## Exercise description
The lines below, from the one containing "pink line: (522, 357) -> (130, 214), moved" through the one containing "cyan circle: (26, 75) -> (21, 91), size x1.5", should be set down exactly, with no pictures and nothing else.

Colored shape movement records:
____

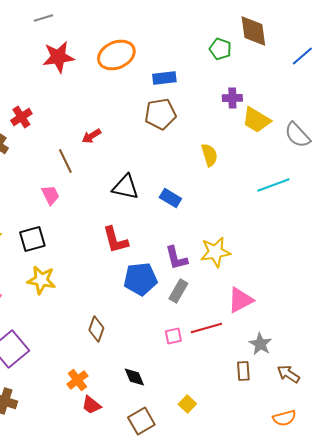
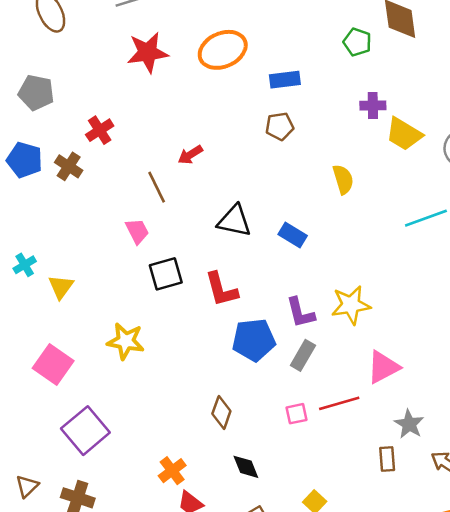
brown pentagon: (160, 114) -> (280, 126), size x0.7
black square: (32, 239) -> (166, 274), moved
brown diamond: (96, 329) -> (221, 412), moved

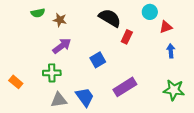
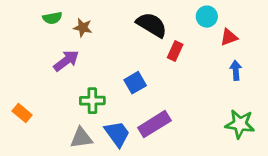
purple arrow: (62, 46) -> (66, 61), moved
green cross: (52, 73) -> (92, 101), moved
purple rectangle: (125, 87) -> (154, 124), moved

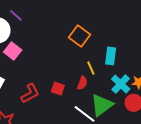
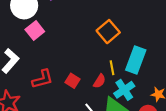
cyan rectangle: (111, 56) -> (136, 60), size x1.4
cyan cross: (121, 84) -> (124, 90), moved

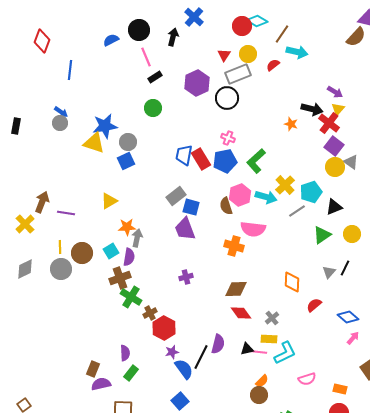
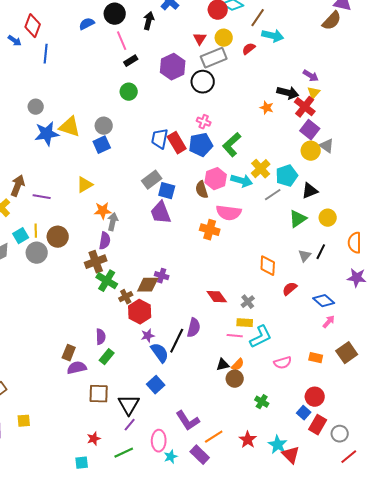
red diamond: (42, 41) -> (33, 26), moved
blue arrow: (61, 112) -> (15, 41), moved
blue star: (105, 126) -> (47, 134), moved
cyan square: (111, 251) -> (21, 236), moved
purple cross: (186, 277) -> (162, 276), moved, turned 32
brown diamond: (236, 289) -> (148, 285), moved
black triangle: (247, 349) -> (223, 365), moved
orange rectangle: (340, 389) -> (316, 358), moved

____

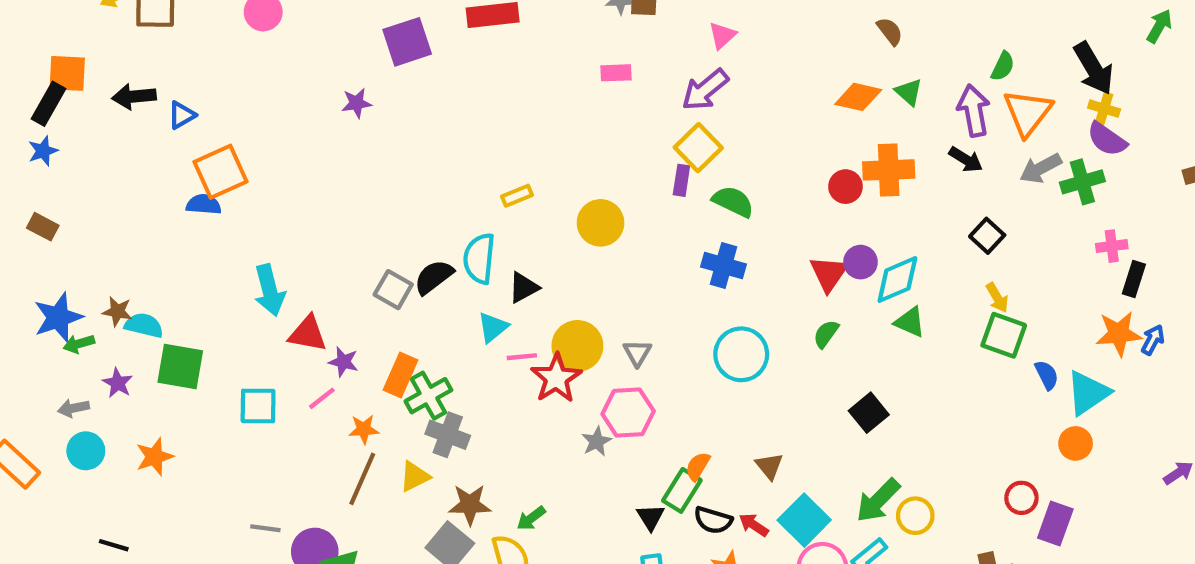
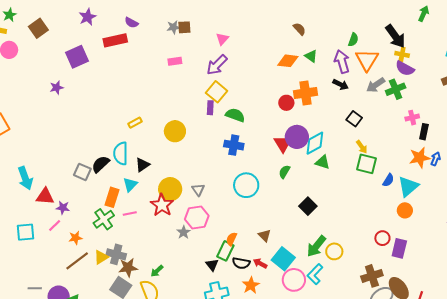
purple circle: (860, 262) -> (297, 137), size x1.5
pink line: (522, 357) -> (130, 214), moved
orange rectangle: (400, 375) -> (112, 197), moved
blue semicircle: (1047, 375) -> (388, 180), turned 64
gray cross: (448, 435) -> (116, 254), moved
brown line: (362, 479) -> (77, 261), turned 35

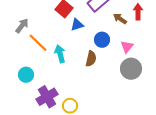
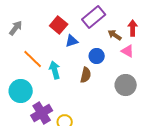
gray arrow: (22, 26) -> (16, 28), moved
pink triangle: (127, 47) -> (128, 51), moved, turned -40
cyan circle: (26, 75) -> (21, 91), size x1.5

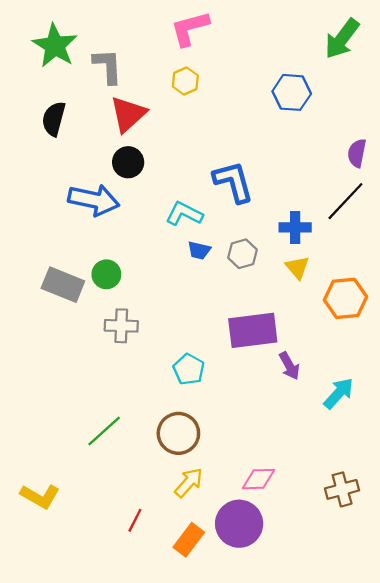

____

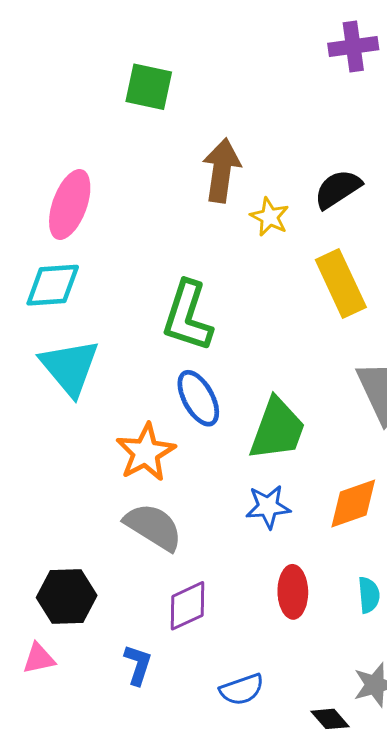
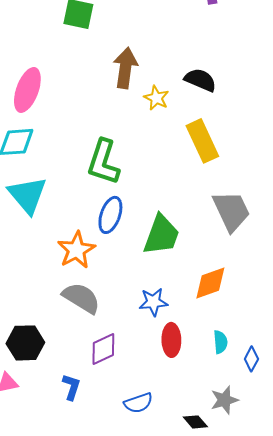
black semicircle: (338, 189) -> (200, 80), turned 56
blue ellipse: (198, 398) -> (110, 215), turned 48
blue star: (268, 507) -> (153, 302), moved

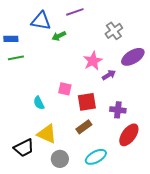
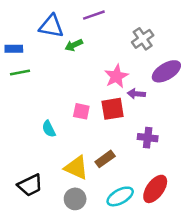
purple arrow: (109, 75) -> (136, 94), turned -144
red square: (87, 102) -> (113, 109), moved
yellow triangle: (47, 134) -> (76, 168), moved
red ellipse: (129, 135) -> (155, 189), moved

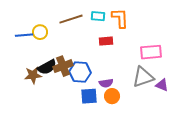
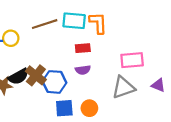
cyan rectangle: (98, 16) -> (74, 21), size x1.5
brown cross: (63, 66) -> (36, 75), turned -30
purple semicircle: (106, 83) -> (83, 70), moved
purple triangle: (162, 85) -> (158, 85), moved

____

## Finished task
pink line: (522, 357) -> (130, 214), moved
orange rectangle: (400, 375) -> (112, 197), moved
blue semicircle: (1047, 375) -> (388, 180), turned 64
gray cross: (448, 435) -> (116, 254), moved
brown line: (362, 479) -> (77, 261), turned 35

gray arrow: (22, 26) -> (16, 28), moved
pink triangle: (127, 47) -> (128, 51), moved, turned -40
cyan circle: (26, 75) -> (21, 91), size x1.5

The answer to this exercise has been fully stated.